Your job is to return every line of the listing holding the string "schwarz".

BEGIN DATASET RECORDS

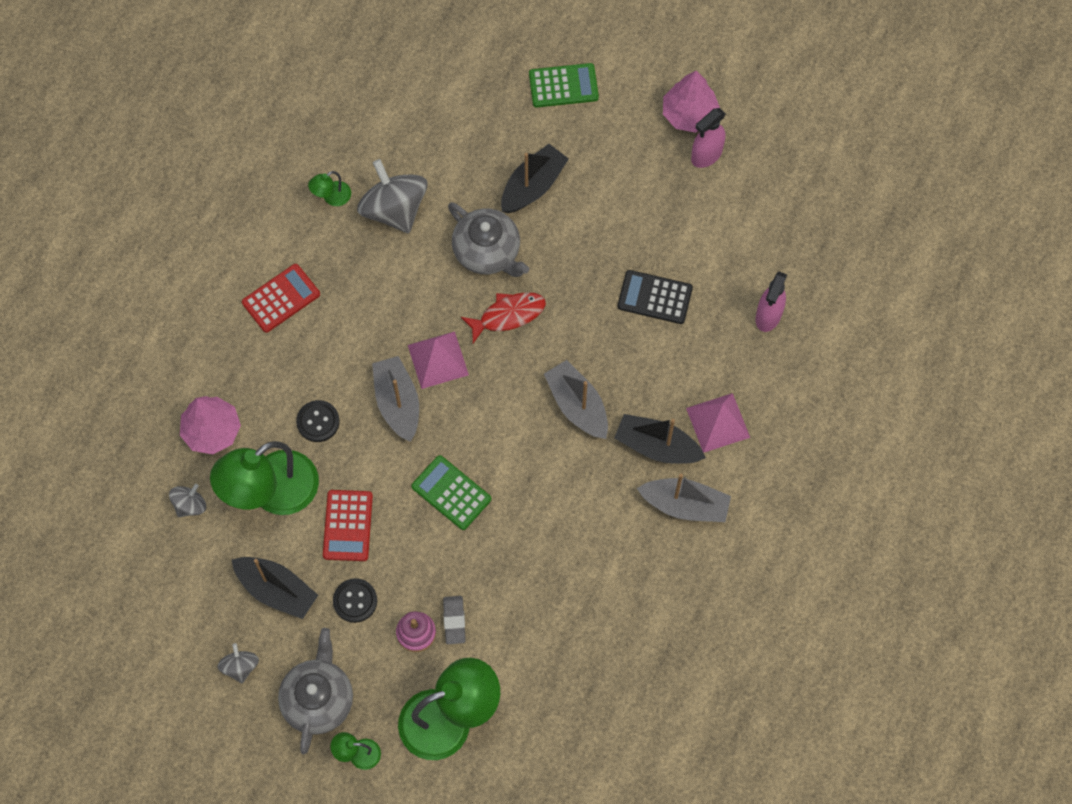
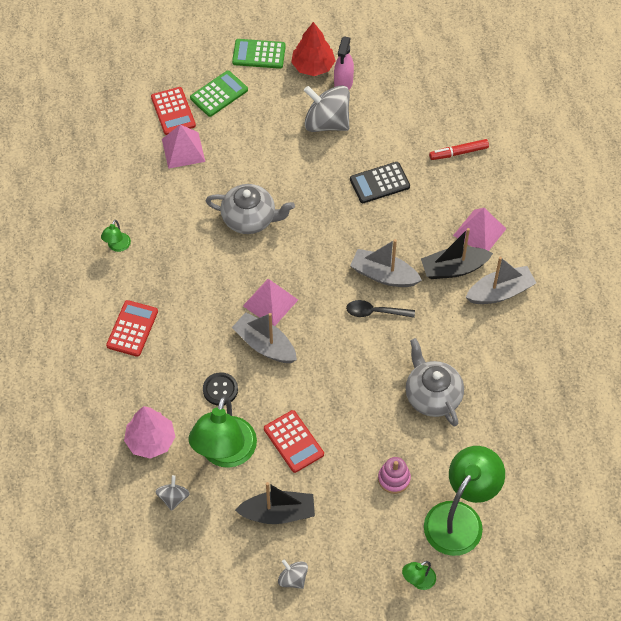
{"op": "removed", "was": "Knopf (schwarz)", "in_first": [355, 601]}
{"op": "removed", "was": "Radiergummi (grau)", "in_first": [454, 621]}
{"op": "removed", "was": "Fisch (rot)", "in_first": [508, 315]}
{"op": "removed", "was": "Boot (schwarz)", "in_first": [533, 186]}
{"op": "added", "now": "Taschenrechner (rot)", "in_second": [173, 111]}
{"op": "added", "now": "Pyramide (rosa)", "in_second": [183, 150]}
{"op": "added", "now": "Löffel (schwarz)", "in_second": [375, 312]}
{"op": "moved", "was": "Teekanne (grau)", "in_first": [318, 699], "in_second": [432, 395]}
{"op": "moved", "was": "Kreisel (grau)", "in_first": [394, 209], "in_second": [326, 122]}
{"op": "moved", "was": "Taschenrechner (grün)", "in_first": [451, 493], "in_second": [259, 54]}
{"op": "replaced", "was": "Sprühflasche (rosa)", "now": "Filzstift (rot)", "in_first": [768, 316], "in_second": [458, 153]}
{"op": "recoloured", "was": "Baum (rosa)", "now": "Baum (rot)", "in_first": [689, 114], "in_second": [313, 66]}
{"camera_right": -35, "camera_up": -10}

END DATASET RECORDS

▸ **RESULT FOR THIS TASK**
{"op": "removed", "was": "Knopf (schwarz)", "in_first": [355, 601]}
{"op": "removed", "was": "Boot (schwarz)", "in_first": [533, 186]}
{"op": "added", "now": "Löffel (schwarz)", "in_second": [375, 312]}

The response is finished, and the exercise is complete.